▶ _DO THIS_
Print each of the entries exactly, leaving nothing out.

[Some records]
════════════════════

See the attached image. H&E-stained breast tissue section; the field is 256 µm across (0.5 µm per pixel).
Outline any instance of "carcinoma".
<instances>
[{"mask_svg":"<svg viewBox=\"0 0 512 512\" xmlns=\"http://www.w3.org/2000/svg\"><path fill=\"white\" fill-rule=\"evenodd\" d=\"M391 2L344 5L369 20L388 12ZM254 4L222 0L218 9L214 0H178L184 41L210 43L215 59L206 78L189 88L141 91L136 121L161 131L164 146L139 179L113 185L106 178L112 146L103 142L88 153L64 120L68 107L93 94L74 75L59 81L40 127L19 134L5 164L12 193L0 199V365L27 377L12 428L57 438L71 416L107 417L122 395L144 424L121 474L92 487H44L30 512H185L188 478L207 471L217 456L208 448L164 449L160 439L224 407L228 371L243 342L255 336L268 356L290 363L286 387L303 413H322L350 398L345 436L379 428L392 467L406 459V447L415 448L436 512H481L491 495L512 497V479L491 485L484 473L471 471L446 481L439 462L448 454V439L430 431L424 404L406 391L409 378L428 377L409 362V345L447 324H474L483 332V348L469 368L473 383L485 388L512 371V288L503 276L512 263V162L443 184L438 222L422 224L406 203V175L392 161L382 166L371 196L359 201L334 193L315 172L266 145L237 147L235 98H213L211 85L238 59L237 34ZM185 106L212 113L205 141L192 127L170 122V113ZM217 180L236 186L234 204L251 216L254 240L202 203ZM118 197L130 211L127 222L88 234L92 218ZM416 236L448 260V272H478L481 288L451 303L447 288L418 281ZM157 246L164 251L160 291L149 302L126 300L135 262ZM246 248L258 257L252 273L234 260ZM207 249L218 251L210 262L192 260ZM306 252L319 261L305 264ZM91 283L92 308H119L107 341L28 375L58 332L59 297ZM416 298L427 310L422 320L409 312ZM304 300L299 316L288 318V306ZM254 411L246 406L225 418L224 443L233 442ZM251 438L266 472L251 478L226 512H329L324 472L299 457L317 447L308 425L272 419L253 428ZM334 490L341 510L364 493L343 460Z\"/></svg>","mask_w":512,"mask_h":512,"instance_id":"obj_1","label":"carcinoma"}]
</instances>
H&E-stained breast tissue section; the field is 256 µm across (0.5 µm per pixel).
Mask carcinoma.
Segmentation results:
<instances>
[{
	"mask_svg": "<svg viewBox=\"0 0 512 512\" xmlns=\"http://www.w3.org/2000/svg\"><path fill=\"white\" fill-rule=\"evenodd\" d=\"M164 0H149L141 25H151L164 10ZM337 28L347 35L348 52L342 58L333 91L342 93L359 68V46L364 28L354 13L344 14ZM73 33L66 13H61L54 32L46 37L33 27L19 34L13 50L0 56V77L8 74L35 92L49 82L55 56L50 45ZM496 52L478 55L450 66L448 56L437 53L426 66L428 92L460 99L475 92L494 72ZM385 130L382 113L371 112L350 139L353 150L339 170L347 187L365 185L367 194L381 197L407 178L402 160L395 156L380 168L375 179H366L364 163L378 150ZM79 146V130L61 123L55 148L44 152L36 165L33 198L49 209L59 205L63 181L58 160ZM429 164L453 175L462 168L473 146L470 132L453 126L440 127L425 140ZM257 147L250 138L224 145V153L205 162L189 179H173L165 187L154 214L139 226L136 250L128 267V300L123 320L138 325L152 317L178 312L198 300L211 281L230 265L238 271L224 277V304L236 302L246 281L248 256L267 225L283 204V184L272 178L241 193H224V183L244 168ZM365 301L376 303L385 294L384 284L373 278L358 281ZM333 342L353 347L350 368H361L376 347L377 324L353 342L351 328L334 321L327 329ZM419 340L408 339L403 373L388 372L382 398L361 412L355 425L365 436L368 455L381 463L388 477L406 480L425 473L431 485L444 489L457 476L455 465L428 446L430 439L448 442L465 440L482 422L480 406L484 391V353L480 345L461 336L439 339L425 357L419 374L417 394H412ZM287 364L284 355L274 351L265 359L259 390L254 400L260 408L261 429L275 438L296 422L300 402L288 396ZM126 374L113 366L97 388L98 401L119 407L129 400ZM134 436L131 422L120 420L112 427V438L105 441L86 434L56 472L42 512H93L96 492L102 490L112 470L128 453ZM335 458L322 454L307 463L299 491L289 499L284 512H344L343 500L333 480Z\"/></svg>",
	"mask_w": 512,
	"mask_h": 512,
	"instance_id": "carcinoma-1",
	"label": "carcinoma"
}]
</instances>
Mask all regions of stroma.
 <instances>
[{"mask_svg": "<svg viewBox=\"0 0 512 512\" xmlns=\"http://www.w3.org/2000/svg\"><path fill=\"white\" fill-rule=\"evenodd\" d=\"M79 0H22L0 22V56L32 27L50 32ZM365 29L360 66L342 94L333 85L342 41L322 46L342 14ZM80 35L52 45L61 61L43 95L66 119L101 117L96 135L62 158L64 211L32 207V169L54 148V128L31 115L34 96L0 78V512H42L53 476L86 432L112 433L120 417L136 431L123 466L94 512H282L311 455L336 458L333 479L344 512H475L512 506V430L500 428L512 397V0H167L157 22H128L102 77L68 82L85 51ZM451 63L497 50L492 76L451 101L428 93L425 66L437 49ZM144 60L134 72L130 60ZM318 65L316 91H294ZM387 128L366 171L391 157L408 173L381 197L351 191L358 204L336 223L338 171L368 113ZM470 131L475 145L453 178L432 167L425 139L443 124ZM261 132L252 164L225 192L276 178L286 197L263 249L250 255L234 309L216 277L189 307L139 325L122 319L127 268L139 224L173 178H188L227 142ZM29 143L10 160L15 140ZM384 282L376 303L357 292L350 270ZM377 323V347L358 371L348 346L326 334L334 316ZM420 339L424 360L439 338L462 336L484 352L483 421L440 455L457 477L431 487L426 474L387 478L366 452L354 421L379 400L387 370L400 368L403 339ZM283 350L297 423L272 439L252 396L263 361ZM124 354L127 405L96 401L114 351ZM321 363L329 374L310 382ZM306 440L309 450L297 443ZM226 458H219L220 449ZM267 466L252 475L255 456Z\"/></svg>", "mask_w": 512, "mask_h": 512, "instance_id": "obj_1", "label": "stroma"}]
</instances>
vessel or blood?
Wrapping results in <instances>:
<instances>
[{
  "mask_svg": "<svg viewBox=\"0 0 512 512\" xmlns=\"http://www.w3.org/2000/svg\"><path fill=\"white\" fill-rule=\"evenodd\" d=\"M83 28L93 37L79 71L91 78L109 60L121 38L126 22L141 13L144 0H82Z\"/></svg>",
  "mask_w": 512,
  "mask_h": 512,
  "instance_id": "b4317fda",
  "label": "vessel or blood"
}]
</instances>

════════════════════

▶ _TASK SOLUTION_
See the attached image. H&E-stained breast tissue section; the field is 256 µm across (0.5 µm per pixel).
Outline any instance of "carcinoma".
<instances>
[{"mask_svg":"<svg viewBox=\"0 0 512 512\" xmlns=\"http://www.w3.org/2000/svg\"><path fill=\"white\" fill-rule=\"evenodd\" d=\"M391 2L344 5L369 20L388 12ZM254 4L222 0L218 9L214 0H178L184 41L210 43L215 59L206 78L189 88L141 91L136 121L161 131L164 146L139 179L113 185L106 178L112 146L103 142L88 153L64 120L68 107L93 94L74 75L59 81L40 127L19 134L5 164L12 193L0 199V365L27 377L12 428L57 438L71 416L107 417L122 395L144 424L121 474L92 487H44L30 512H185L188 478L207 471L217 456L208 448L164 449L160 439L224 407L228 371L243 342L255 336L268 356L290 363L286 387L303 413H322L350 398L345 436L379 428L392 467L406 459V447L415 448L436 512H481L491 495L512 497V479L491 485L484 473L471 471L446 481L439 462L448 454V439L430 431L424 404L406 391L409 378L428 377L409 362V345L447 324H474L483 332V348L469 368L473 383L485 388L512 371V288L503 276L512 263V162L443 184L438 222L422 224L406 203V175L392 161L382 166L371 196L359 201L334 193L315 172L266 145L237 147L235 98H213L211 85L238 59L237 34ZM185 106L212 113L205 141L192 127L170 122V113ZM217 180L236 186L234 204L251 216L254 240L202 203ZM118 197L130 211L127 222L88 234L92 218ZM416 236L448 260V272H478L481 288L451 303L447 288L418 281ZM157 246L164 251L160 291L149 302L126 300L135 262ZM246 248L258 257L252 273L234 260ZM207 249L218 251L210 262L192 260ZM306 252L319 261L305 264ZM91 283L92 308H119L107 341L28 375L58 332L59 297ZM416 298L427 310L422 320L409 312ZM304 300L299 316L288 318V306ZM254 411L246 406L225 418L224 443L233 442ZM251 438L266 472L251 478L226 512H329L324 472L299 457L317 447L308 425L272 419L253 428ZM334 490L341 510L364 493L343 460Z\"/></svg>","mask_w":512,"mask_h":512,"instance_id":"obj_1","label":"carcinoma"}]
</instances>
H&E-stained breast tissue section; the field is 256 µm across (0.5 µm per pixel).
Mask carcinoma.
Segmentation results:
<instances>
[{
	"mask_svg": "<svg viewBox=\"0 0 512 512\" xmlns=\"http://www.w3.org/2000/svg\"><path fill=\"white\" fill-rule=\"evenodd\" d=\"M164 0H149L141 25H151L164 10ZM337 28L347 35L348 52L342 58L333 91L342 93L359 68V46L364 28L354 13L344 14ZM73 33L66 13H61L54 32L46 37L33 27L19 34L13 50L0 56V77L8 74L35 92L49 82L55 56L50 45ZM496 52L478 55L450 66L448 56L437 53L426 66L428 92L460 99L475 92L494 72ZM385 130L382 113L371 112L350 139L353 150L339 170L347 187L365 185L367 194L381 197L407 178L402 160L395 156L380 168L375 179H366L364 163L378 150ZM79 146V130L61 123L55 148L44 152L36 165L33 198L49 209L59 205L63 181L58 160ZM429 164L453 175L462 168L473 146L470 132L453 126L440 127L425 140ZM257 147L250 138L224 145V153L205 162L189 179H173L165 187L154 214L139 226L136 250L128 267V300L123 320L138 325L152 317L178 312L198 300L211 281L230 265L238 271L224 277V304L236 302L246 281L248 256L267 225L283 204V184L272 178L241 193H224V183L244 168ZM365 301L376 303L385 294L384 284L373 278L358 281ZM333 342L353 347L350 368H361L376 347L377 324L353 342L351 328L334 321L327 329ZM419 340L408 339L403 373L388 372L382 398L361 412L355 425L365 436L368 455L381 463L388 477L406 480L425 473L431 485L444 489L457 476L455 465L428 446L430 439L448 442L465 440L482 422L480 406L484 391V353L480 345L461 336L439 339L425 357L419 374L417 394H412ZM287 364L284 355L274 351L265 359L259 390L254 400L260 408L261 429L275 438L296 422L300 402L288 396ZM126 374L113 366L97 388L98 401L119 407L129 400ZM134 436L131 422L120 420L112 427V438L105 441L86 434L56 472L42 512H93L96 492L102 490L112 470L128 453ZM335 458L322 454L307 463L299 491L289 499L284 512H344L343 500L333 480Z\"/></svg>",
	"mask_w": 512,
	"mask_h": 512,
	"instance_id": "carcinoma-1",
	"label": "carcinoma"
}]
</instances>
Mask all regions of stroma.
 <instances>
[{"mask_svg": "<svg viewBox=\"0 0 512 512\" xmlns=\"http://www.w3.org/2000/svg\"><path fill=\"white\" fill-rule=\"evenodd\" d=\"M79 0H22L0 22V56L32 27L50 32ZM365 29L360 66L342 94L333 85L342 41L322 46L342 14ZM80 35L52 45L61 61L43 95L66 119L101 117L96 135L62 158L64 211L32 207V169L54 148V128L31 115L34 96L0 78V512H42L53 476L86 432L112 433L120 417L136 431L123 466L94 512H282L311 455L336 458L333 479L344 512H475L512 506V430L500 428L512 397V0H167L157 22H128L102 77L68 82L85 51ZM451 63L497 50L492 76L451 101L428 93L425 66L437 49ZM144 60L134 72L130 60ZM318 65L316 91H294ZM387 128L366 171L391 157L408 173L381 197L351 191L358 204L336 223L338 171L368 113ZM470 131L475 145L453 178L432 167L425 139L443 124ZM261 132L252 164L225 192L276 178L286 197L263 249L250 255L234 309L216 277L189 307L139 325L122 319L127 268L139 224L173 178H188L227 142ZM29 143L10 160L15 140ZM384 282L376 303L357 292L350 270ZM377 323V347L358 371L348 346L326 334L334 316ZM420 339L424 360L439 338L462 336L484 352L483 421L440 455L457 477L431 487L426 474L387 478L366 452L354 421L379 400L387 370L400 368L403 339ZM283 350L297 423L272 439L252 396L263 361ZM124 354L127 405L96 401L114 351ZM321 363L329 374L310 382ZM306 440L309 450L297 443ZM226 458H219L220 449ZM267 466L252 475L255 456Z\"/></svg>", "mask_w": 512, "mask_h": 512, "instance_id": "obj_1", "label": "stroma"}]
</instances>
vessel or blood?
Wrapping results in <instances>:
<instances>
[{
  "mask_svg": "<svg viewBox=\"0 0 512 512\" xmlns=\"http://www.w3.org/2000/svg\"><path fill=\"white\" fill-rule=\"evenodd\" d=\"M83 28L93 37L79 71L91 78L109 60L121 38L126 22L141 13L144 0H82Z\"/></svg>",
  "mask_w": 512,
  "mask_h": 512,
  "instance_id": "b4317fda",
  "label": "vessel or blood"
}]
</instances>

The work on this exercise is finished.